#### Instruction
Return the records as they stand. No picture is to be included.

#### Data
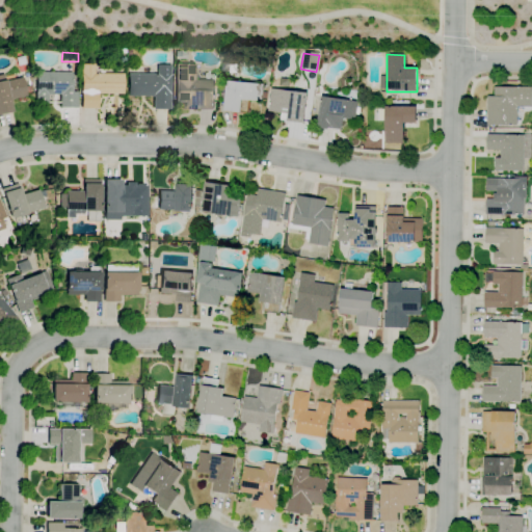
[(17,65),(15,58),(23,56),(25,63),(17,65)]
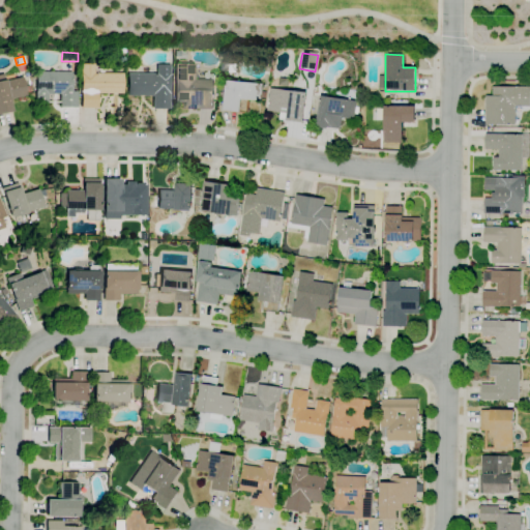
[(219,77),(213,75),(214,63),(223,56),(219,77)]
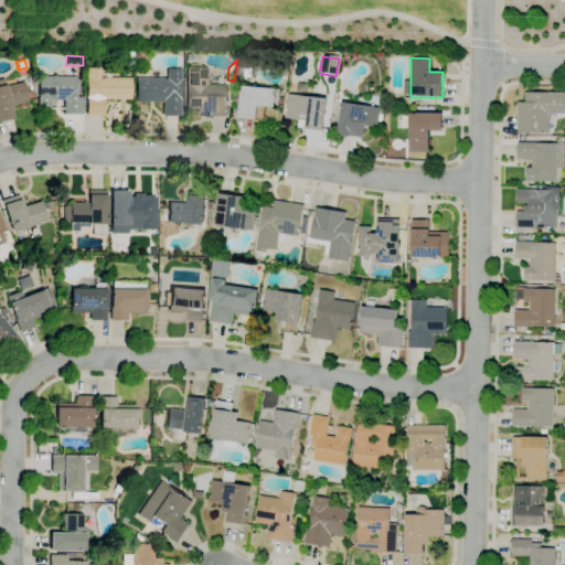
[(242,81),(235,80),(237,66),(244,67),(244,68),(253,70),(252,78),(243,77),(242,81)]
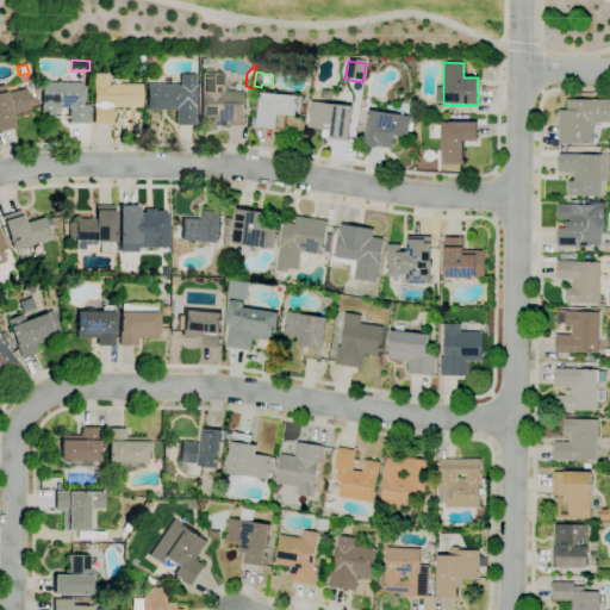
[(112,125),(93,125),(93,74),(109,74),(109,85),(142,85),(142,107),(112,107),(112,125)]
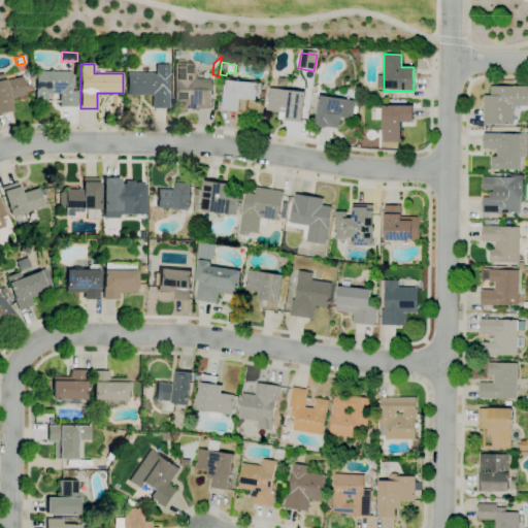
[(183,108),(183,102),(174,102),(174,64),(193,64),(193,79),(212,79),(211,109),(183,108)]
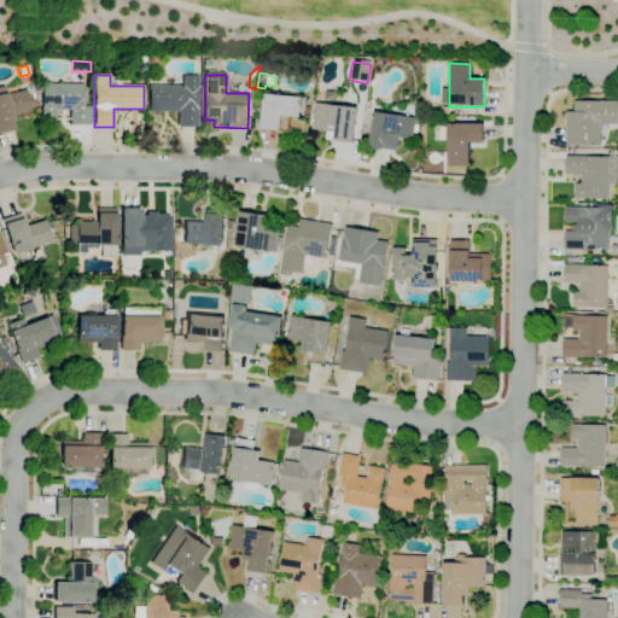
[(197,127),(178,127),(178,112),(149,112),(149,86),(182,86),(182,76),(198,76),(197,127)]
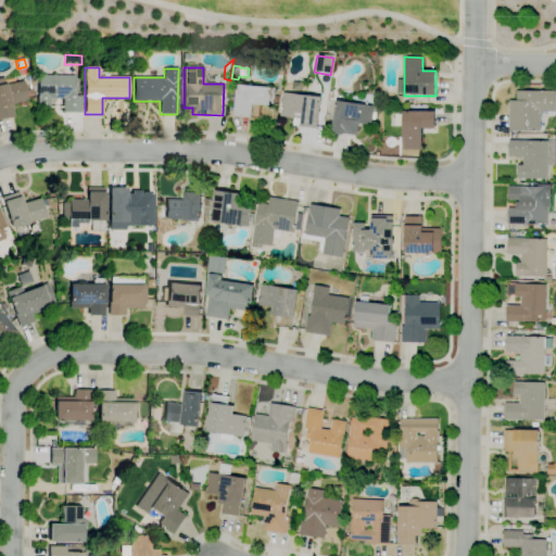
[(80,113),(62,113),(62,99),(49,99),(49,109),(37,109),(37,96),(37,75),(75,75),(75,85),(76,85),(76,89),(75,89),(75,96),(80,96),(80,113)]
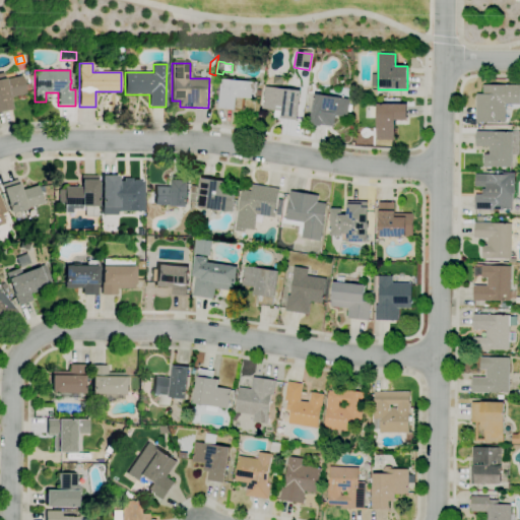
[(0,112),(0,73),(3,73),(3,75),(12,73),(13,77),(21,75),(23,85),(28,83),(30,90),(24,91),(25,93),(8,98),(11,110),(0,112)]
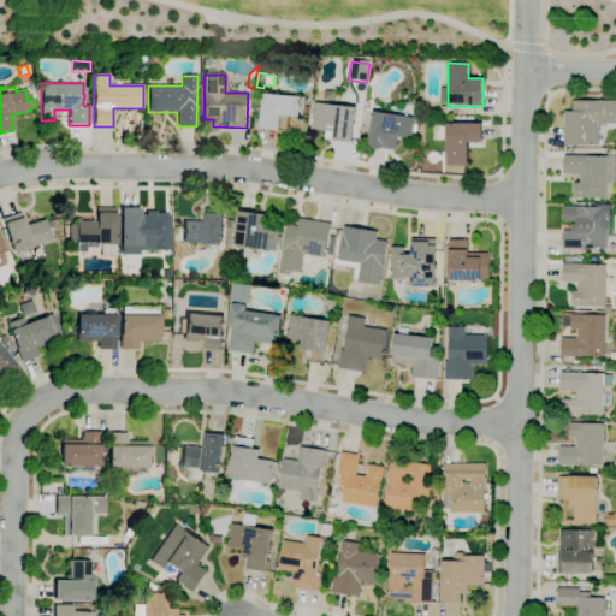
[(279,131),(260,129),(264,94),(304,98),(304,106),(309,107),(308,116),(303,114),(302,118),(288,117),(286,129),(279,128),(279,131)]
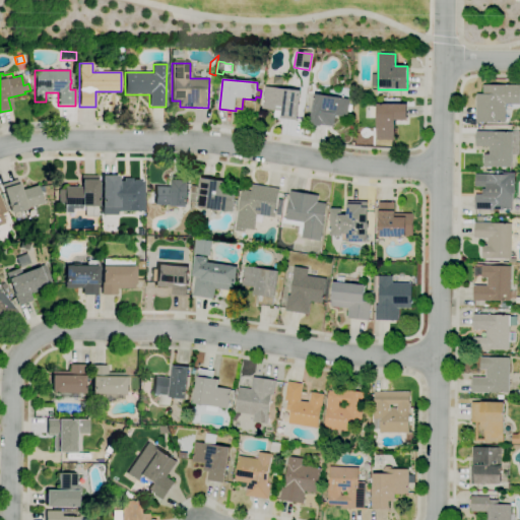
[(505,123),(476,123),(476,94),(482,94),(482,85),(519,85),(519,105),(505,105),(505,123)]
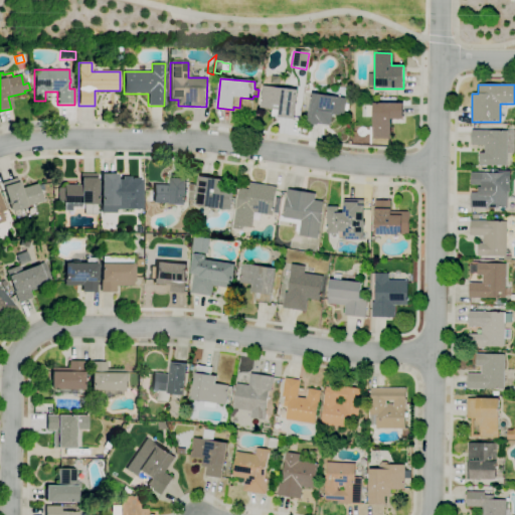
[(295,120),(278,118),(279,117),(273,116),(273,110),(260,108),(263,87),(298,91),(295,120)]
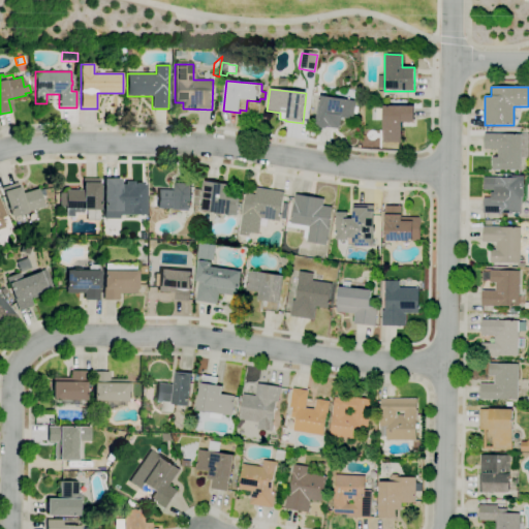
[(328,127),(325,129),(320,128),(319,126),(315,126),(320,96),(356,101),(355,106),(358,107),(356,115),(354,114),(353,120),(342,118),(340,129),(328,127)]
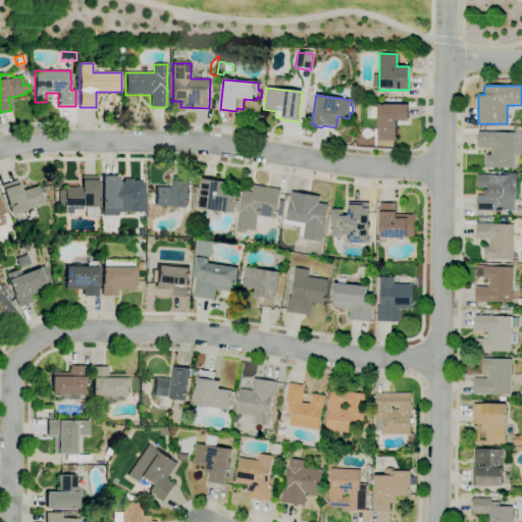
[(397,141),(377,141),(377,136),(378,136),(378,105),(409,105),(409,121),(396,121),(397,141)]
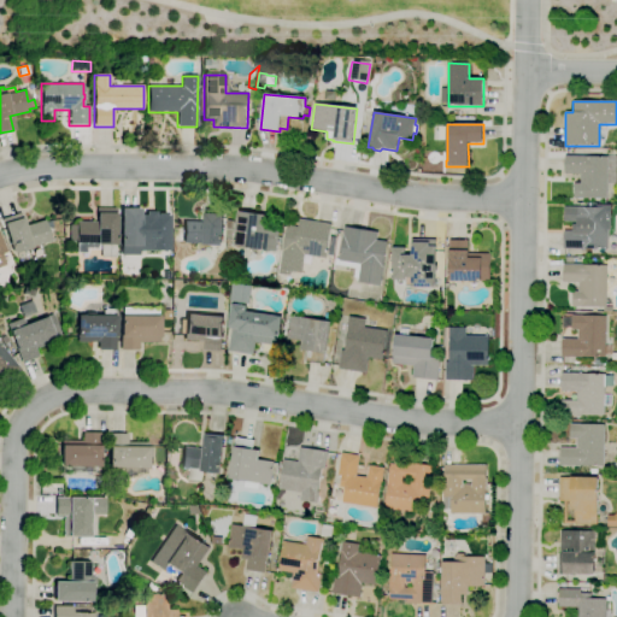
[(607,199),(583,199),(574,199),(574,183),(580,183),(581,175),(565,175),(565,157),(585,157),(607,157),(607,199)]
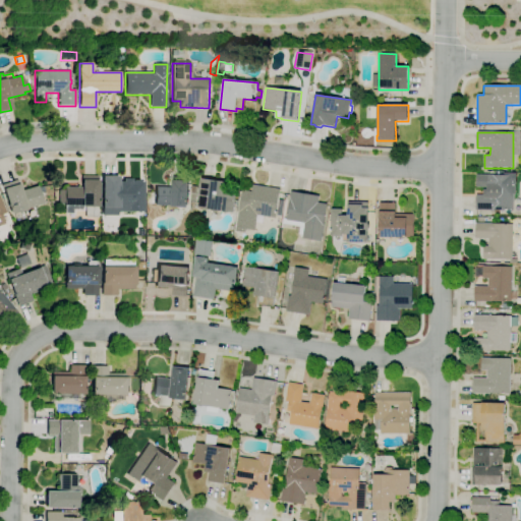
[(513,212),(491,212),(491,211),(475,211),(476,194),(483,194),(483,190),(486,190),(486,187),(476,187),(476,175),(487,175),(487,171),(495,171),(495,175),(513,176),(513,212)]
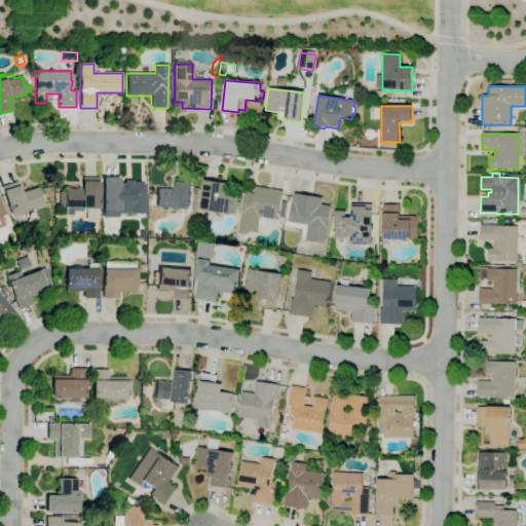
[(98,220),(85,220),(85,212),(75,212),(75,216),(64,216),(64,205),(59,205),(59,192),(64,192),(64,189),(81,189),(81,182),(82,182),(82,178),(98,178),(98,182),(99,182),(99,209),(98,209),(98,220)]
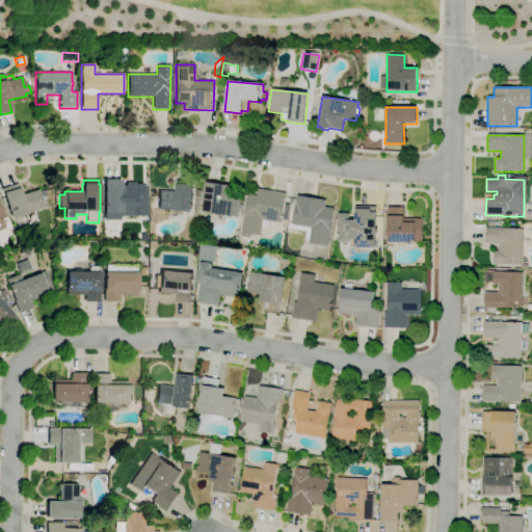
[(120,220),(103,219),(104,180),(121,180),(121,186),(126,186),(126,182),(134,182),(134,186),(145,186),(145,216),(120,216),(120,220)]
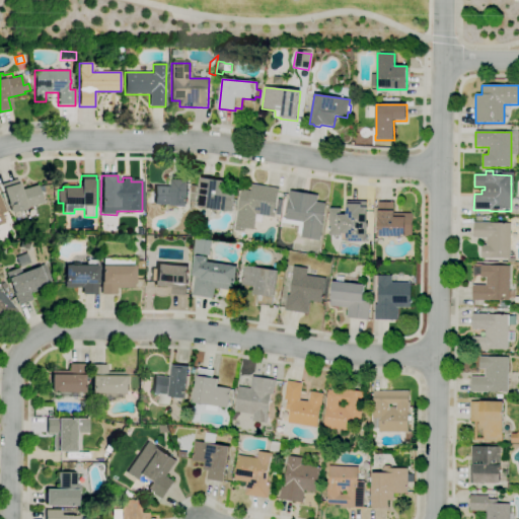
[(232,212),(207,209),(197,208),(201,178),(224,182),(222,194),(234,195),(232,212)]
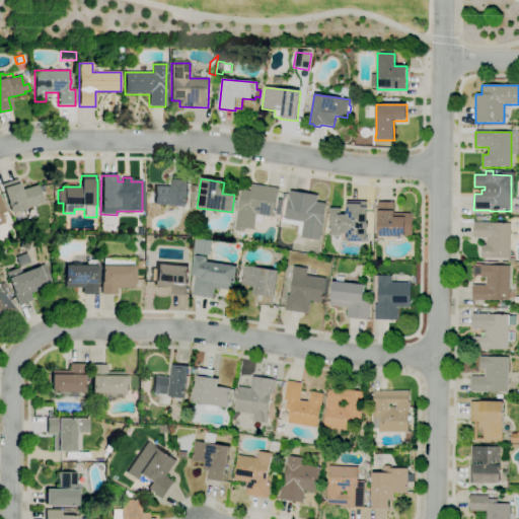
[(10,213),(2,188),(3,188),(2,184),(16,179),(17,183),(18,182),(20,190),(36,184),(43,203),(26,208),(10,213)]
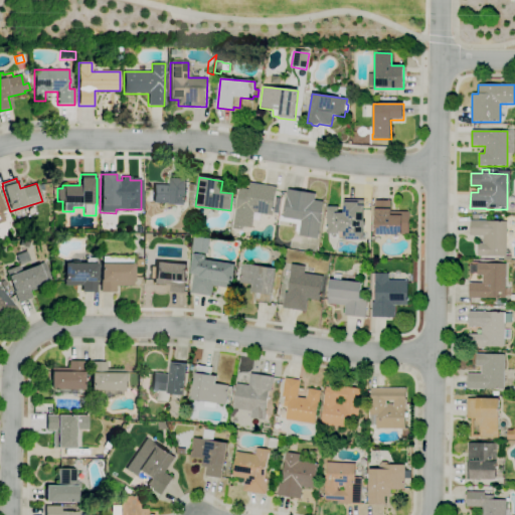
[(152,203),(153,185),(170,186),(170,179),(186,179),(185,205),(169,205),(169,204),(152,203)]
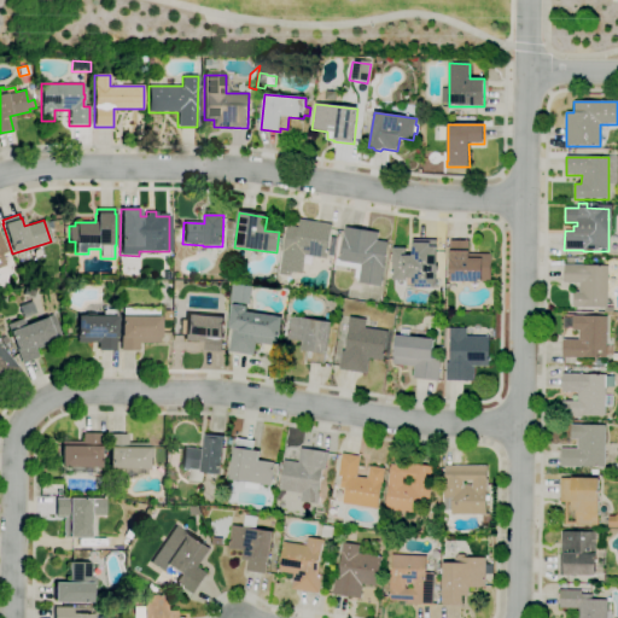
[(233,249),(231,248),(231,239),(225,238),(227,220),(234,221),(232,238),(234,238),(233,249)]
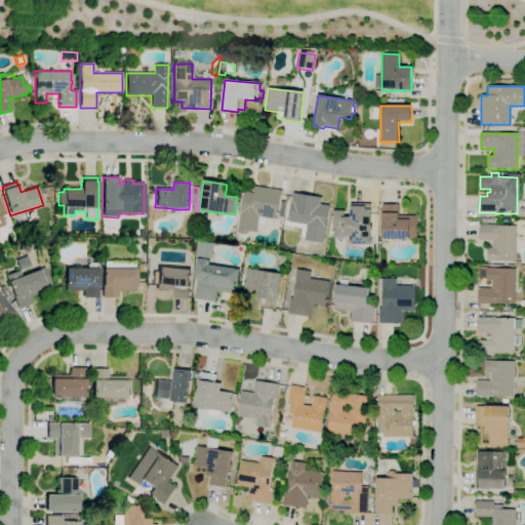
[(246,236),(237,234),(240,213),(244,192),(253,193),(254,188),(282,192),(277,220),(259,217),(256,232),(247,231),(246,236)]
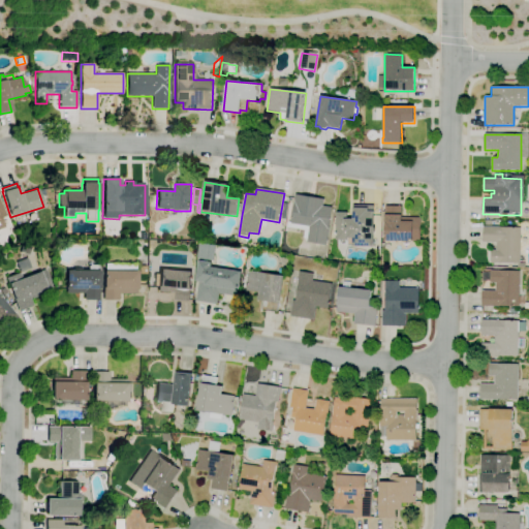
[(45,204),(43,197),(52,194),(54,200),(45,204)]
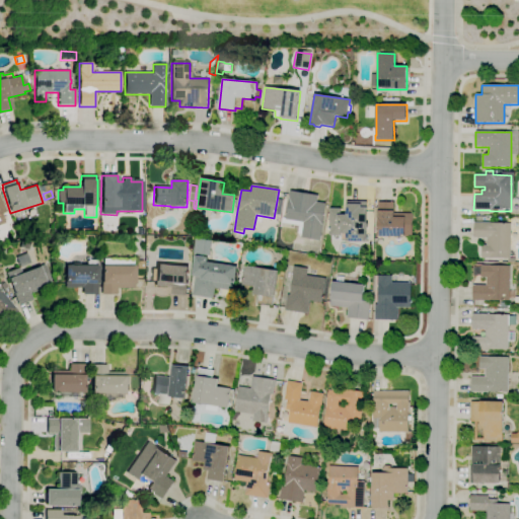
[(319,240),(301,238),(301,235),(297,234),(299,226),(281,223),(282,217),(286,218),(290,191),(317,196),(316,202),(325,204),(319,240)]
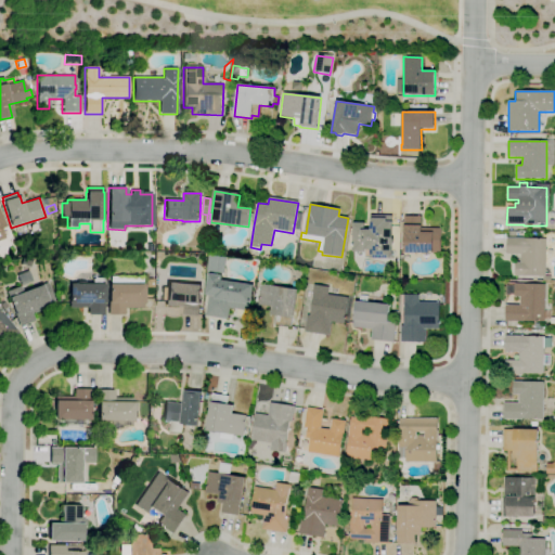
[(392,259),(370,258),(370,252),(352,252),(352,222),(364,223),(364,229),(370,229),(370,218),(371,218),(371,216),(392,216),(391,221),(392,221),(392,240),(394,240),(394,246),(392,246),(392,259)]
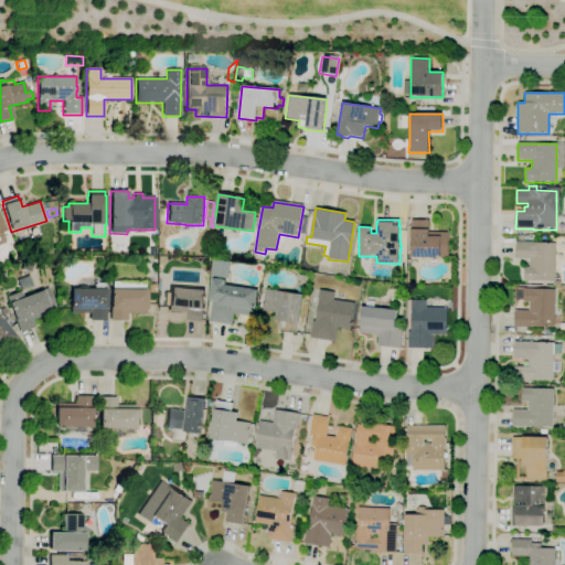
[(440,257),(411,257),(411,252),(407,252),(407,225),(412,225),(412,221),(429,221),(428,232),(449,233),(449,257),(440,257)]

#### Exercise output
[(17,65),(15,58),(23,56),(25,63),(17,65)]
[(219,77),(213,75),(214,63),(223,56),(219,77)]
[(242,81),(235,80),(237,66),(244,67),(244,68),(253,70),(252,78),(243,77),(242,81)]
[(112,125),(93,125),(93,74),(109,74),(109,85),(142,85),(142,107),(112,107),(112,125)]
[(183,108),(183,102),(174,102),(174,64),(193,64),(193,79),(212,79),(211,109),(183,108)]
[(197,127),(178,127),(178,112),(149,112),(149,86),(182,86),(182,76),(198,76),(197,127)]
[(80,113),(62,113),(62,99),(49,99),(49,109),(37,109),(37,96),(37,75),(75,75),(75,85),(76,85),(76,89),(75,89),(75,96),(80,96),(80,113)]
[(0,112),(0,73),(3,73),(3,75),(12,73),(13,77),(21,75),(23,85),(28,83),(30,90),(24,91),(25,93),(8,98),(11,110),(0,112)]
[(279,131),(260,129),(264,94),(304,98),(304,106),(309,107),(308,116),(303,114),(302,118),(288,117),(286,129),(279,128),(279,131)]
[(505,123),(476,123),(476,94),(482,94),(482,85),(519,85),(519,105),(505,105),(505,123)]
[(295,120),(278,118),(279,117),(273,116),(273,110),(260,108),(263,87),(298,91),(295,120)]
[(328,127),(325,129),(320,128),(319,126),(315,126),(320,96),(356,101),(355,106),(358,107),(356,115),(354,114),(353,120),(342,118),(340,129),(328,127)]
[(397,141),(377,141),(377,136),(378,136),(378,105),(409,105),(409,121),(396,121),(397,141)]
[(607,199),(583,199),(574,199),(574,183),(580,183),(581,175),(565,175),(565,157),(585,157),(607,157),(607,199)]
[(513,212),(491,212),(491,211),(475,211),(476,194),(483,194),(483,190),(486,190),(486,187),(476,187),(476,175),(487,175),(487,171),(495,171),(495,175),(513,176),(513,212)]
[(98,220),(85,220),(85,212),(75,212),(75,216),(64,216),(64,205),(59,205),(59,192),(64,192),(64,189),(81,189),(81,182),(82,182),(82,178),(98,178),(98,182),(99,182),(99,209),(98,209),(98,220)]
[(120,220),(103,219),(104,180),(121,180),(121,186),(126,186),(126,182),(134,182),(134,186),(145,186),(145,216),(120,216),(120,220)]
[(232,212),(207,209),(197,208),(201,178),(224,182),(222,194),(234,195),(232,212)]
[(10,213),(2,188),(3,188),(2,184),(16,179),(17,183),(18,182),(20,190),(36,184),(43,203),(26,208),(10,213)]
[(152,203),(153,185),(170,186),(170,179),(186,179),(185,205),(169,205),(169,204),(152,203)]
[(233,249),(231,248),(231,239),(225,238),(227,220),(234,221),(232,238),(234,238),(233,249)]
[(246,236),(237,234),(240,213),(244,192),(253,193),(254,188),(282,192),(277,220),(259,217),(256,232),(247,231),(246,236)]
[(45,204),(43,197),(52,194),(54,200),(45,204)]
[(319,240),(301,238),(301,235),(297,234),(299,226),(281,223),(282,217),(286,218),(290,191),(317,196),(316,202),(325,204),(319,240)]
[(392,259),(370,258),(370,252),(352,252),(352,222),(364,223),(364,229),(370,229),(370,218),(371,218),(371,216),(392,216),(391,221),(392,221),(392,240),(394,240),(394,246),(392,246),(392,259)]
[(440,257),(411,257),(411,252),(407,252),(407,225),(412,225),(412,221),(429,221),(428,232),(449,233),(449,257),(440,257)]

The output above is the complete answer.